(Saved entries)
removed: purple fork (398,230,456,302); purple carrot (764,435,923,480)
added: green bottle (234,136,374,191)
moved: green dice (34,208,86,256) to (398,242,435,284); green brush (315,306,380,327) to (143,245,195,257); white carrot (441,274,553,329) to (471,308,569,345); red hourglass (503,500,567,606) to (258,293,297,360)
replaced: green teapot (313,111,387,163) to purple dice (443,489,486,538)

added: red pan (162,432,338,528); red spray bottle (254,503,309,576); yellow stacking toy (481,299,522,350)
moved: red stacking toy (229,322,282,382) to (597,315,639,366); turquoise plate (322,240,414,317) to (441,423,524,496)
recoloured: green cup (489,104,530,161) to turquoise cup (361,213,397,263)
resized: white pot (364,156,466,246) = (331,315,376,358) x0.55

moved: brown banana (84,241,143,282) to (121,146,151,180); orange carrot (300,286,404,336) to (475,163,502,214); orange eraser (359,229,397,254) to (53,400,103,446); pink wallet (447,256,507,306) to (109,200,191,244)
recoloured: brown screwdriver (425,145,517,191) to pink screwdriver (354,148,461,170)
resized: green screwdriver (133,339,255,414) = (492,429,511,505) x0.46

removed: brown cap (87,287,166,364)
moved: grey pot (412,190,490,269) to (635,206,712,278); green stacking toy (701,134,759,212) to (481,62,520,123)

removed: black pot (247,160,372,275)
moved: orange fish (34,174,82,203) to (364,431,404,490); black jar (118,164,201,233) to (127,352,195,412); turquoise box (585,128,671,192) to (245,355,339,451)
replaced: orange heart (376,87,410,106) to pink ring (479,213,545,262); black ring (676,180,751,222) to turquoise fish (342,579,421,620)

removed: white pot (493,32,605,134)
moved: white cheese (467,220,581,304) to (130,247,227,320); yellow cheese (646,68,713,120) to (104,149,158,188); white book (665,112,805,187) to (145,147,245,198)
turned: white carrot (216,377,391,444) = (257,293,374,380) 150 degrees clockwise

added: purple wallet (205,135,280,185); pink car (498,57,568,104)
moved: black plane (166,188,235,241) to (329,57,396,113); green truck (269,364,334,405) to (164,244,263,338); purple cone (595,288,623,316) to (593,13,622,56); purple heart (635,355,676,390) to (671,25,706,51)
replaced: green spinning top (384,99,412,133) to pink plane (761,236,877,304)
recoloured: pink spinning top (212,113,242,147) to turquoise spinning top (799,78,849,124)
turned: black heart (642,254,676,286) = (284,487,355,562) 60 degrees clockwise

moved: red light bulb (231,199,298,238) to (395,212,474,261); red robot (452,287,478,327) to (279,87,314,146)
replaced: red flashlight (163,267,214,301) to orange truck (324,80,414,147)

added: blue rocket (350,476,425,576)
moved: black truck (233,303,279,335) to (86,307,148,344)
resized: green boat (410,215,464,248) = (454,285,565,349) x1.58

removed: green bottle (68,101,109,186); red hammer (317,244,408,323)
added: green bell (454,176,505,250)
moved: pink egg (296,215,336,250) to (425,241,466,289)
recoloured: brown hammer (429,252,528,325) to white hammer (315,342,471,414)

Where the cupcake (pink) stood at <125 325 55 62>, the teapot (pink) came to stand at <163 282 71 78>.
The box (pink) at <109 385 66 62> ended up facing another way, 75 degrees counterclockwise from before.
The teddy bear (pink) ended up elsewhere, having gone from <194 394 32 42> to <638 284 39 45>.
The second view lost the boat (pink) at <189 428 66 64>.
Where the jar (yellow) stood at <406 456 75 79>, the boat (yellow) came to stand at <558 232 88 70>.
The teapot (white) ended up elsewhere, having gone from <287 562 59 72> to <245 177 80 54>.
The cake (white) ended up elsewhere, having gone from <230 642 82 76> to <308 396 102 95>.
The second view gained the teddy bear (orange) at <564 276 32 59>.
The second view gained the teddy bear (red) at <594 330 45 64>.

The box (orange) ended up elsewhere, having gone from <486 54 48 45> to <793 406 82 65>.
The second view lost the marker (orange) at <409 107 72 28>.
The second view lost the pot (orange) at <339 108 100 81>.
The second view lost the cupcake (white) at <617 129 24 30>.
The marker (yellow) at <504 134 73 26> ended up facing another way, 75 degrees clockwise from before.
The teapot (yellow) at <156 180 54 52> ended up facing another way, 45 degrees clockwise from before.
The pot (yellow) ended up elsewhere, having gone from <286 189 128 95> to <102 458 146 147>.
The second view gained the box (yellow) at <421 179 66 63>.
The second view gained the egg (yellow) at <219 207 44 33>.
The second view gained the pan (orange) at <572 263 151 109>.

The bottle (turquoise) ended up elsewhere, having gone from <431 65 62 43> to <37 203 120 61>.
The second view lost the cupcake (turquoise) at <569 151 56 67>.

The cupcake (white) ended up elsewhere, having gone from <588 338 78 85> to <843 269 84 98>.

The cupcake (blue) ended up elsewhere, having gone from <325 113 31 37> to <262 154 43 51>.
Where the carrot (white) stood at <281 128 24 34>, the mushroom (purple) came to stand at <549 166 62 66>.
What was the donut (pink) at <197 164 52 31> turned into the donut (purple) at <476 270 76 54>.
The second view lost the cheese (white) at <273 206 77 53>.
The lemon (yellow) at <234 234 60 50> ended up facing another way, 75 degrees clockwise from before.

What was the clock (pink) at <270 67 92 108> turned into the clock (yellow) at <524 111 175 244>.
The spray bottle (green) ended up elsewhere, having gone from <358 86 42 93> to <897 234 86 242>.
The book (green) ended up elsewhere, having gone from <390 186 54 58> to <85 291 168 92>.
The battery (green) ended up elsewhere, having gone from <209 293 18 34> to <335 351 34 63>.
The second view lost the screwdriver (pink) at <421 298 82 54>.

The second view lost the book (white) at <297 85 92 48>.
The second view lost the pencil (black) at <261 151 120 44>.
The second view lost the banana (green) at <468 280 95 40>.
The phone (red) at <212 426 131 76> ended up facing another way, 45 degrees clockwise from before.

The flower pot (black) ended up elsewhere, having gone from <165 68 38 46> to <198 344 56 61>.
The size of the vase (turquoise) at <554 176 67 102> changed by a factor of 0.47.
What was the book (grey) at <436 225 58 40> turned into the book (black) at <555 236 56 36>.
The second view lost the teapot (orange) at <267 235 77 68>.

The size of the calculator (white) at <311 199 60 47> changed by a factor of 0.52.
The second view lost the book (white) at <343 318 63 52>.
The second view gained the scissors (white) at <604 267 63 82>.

#### [Work required]
The response must contain every entry, each one identical to the original.

#### [Task output]
removed: purple fork (398,230,456,302); purple carrot (764,435,923,480)
added: green bottle (234,136,374,191)
moved: green dice (34,208,86,256) to (398,242,435,284); green brush (315,306,380,327) to (143,245,195,257); white carrot (441,274,553,329) to (471,308,569,345); red hourglass (503,500,567,606) to (258,293,297,360)
replaced: green teapot (313,111,387,163) to purple dice (443,489,486,538)

added: red pan (162,432,338,528); red spray bottle (254,503,309,576); yellow stacking toy (481,299,522,350)
moved: red stacking toy (229,322,282,382) to (597,315,639,366); turquoise plate (322,240,414,317) to (441,423,524,496)
recoloured: green cup (489,104,530,161) to turquoise cup (361,213,397,263)
resized: white pot (364,156,466,246) = (331,315,376,358) x0.55

moved: brown banana (84,241,143,282) to (121,146,151,180); orange carrot (300,286,404,336) to (475,163,502,214); orange eraser (359,229,397,254) to (53,400,103,446); pink wallet (447,256,507,306) to (109,200,191,244)
recoloured: brown screwdriver (425,145,517,191) to pink screwdriver (354,148,461,170)
resized: green screwdriver (133,339,255,414) = (492,429,511,505) x0.46

removed: brown cap (87,287,166,364)
moved: grey pot (412,190,490,269) to (635,206,712,278); green stacking toy (701,134,759,212) to (481,62,520,123)

removed: black pot (247,160,372,275)
moved: orange fish (34,174,82,203) to (364,431,404,490); black jar (118,164,201,233) to (127,352,195,412); turquoise box (585,128,671,192) to (245,355,339,451)
replaced: orange heart (376,87,410,106) to pink ring (479,213,545,262); black ring (676,180,751,222) to turquoise fish (342,579,421,620)

removed: white pot (493,32,605,134)
moved: white cheese (467,220,581,304) to (130,247,227,320); yellow cheese (646,68,713,120) to (104,149,158,188); white book (665,112,805,187) to (145,147,245,198)
turned: white carrot (216,377,391,444) = (257,293,374,380) 150 degrees clockwise

added: purple wallet (205,135,280,185); pink car (498,57,568,104)
moved: black plane (166,188,235,241) to (329,57,396,113); green truck (269,364,334,405) to (164,244,263,338); purple cone (595,288,623,316) to (593,13,622,56); purple heart (635,355,676,390) to (671,25,706,51)
replaced: green spinning top (384,99,412,133) to pink plane (761,236,877,304)
recoloured: pink spinning top (212,113,242,147) to turquoise spinning top (799,78,849,124)
turned: black heart (642,254,676,286) = (284,487,355,562) 60 degrees clockwise

moved: red light bulb (231,199,298,238) to (395,212,474,261); red robot (452,287,478,327) to (279,87,314,146)
replaced: red flashlight (163,267,214,301) to orange truck (324,80,414,147)

added: blue rocket (350,476,425,576)
moved: black truck (233,303,279,335) to (86,307,148,344)
resized: green boat (410,215,464,248) = (454,285,565,349) x1.58

removed: green bottle (68,101,109,186); red hammer (317,244,408,323)
added: green bell (454,176,505,250)
moved: pink egg (296,215,336,250) to (425,241,466,289)
recoloured: brown hammer (429,252,528,325) to white hammer (315,342,471,414)

Where the cupcake (pink) stood at <125 325 55 62>, the teapot (pink) came to stand at <163 282 71 78>.
The box (pink) at <109 385 66 62> ended up facing another way, 75 degrees counterclockwise from before.
The teddy bear (pink) ended up elsewhere, having gone from <194 394 32 42> to <638 284 39 45>.
The second view lost the boat (pink) at <189 428 66 64>.
Where the jar (yellow) stood at <406 456 75 79>, the boat (yellow) came to stand at <558 232 88 70>.
The teapot (white) ended up elsewhere, having gone from <287 562 59 72> to <245 177 80 54>.
The cake (white) ended up elsewhere, having gone from <230 642 82 76> to <308 396 102 95>.
The second view gained the teddy bear (orange) at <564 276 32 59>.
The second view gained the teddy bear (red) at <594 330 45 64>.

The box (orange) ended up elsewhere, having gone from <486 54 48 45> to <793 406 82 65>.
The second view lost the marker (orange) at <409 107 72 28>.
The second view lost the pot (orange) at <339 108 100 81>.
The second view lost the cupcake (white) at <617 129 24 30>.
The marker (yellow) at <504 134 73 26> ended up facing another way, 75 degrees clockwise from before.
The teapot (yellow) at <156 180 54 52> ended up facing another way, 45 degrees clockwise from before.
The pot (yellow) ended up elsewhere, having gone from <286 189 128 95> to <102 458 146 147>.
The second view gained the box (yellow) at <421 179 66 63>.
The second view gained the egg (yellow) at <219 207 44 33>.
The second view gained the pan (orange) at <572 263 151 109>.

The bottle (turquoise) ended up elsewhere, having gone from <431 65 62 43> to <37 203 120 61>.
The second view lost the cupcake (turquoise) at <569 151 56 67>.

The cupcake (white) ended up elsewhere, having gone from <588 338 78 85> to <843 269 84 98>.

The cupcake (blue) ended up elsewhere, having gone from <325 113 31 37> to <262 154 43 51>.
Where the carrot (white) stood at <281 128 24 34>, the mushroom (purple) came to stand at <549 166 62 66>.
What was the donut (pink) at <197 164 52 31> turned into the donut (purple) at <476 270 76 54>.
The second view lost the cheese (white) at <273 206 77 53>.
The lemon (yellow) at <234 234 60 50> ended up facing another way, 75 degrees clockwise from before.

What was the clock (pink) at <270 67 92 108> turned into the clock (yellow) at <524 111 175 244>.
The spray bottle (green) ended up elsewhere, having gone from <358 86 42 93> to <897 234 86 242>.
The book (green) ended up elsewhere, having gone from <390 186 54 58> to <85 291 168 92>.
The battery (green) ended up elsewhere, having gone from <209 293 18 34> to <335 351 34 63>.
The second view lost the screwdriver (pink) at <421 298 82 54>.

The second view lost the book (white) at <297 85 92 48>.
The second view lost the pencil (black) at <261 151 120 44>.
The second view lost the banana (green) at <468 280 95 40>.
The phone (red) at <212 426 131 76> ended up facing another way, 45 degrees clockwise from before.

The flower pot (black) ended up elsewhere, having gone from <165 68 38 46> to <198 344 56 61>.
The size of the vase (turquoise) at <554 176 67 102> changed by a factor of 0.47.
What was the book (grey) at <436 225 58 40> turned into the book (black) at <555 236 56 36>.
The second view lost the teapot (orange) at <267 235 77 68>.

The size of the calculator (white) at <311 199 60 47> changed by a factor of 0.52.
The second view lost the book (white) at <343 318 63 52>.
The second view gained the scissors (white) at <604 267 63 82>.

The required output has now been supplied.